- [What to work on]: Restate all data exactly. No images.

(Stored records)

──────────

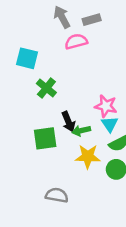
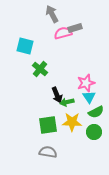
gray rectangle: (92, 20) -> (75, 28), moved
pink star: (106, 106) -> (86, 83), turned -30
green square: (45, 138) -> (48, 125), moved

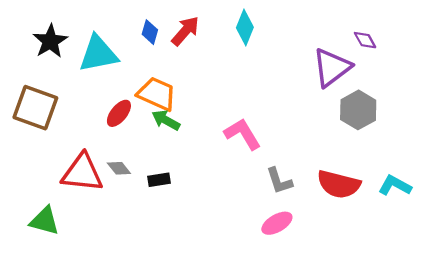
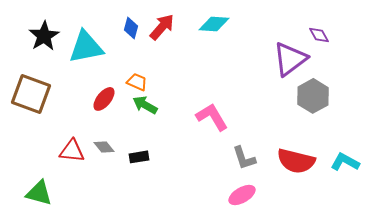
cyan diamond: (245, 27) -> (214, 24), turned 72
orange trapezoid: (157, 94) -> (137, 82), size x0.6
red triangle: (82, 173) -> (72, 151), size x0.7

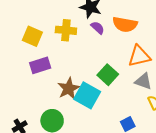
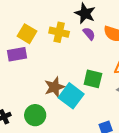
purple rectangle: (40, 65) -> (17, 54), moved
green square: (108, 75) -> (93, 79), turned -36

──────────

- [Written reply]:
gray rectangle: (92, 20) -> (75, 28), moved
pink star: (106, 106) -> (86, 83), turned -30
green square: (45, 138) -> (48, 125), moved

cyan diamond: (245, 27) -> (214, 24), turned 72
orange trapezoid: (157, 94) -> (137, 82), size x0.6
red triangle: (82, 173) -> (72, 151), size x0.7

purple rectangle: (40, 65) -> (17, 54), moved
green square: (108, 75) -> (93, 79), turned -36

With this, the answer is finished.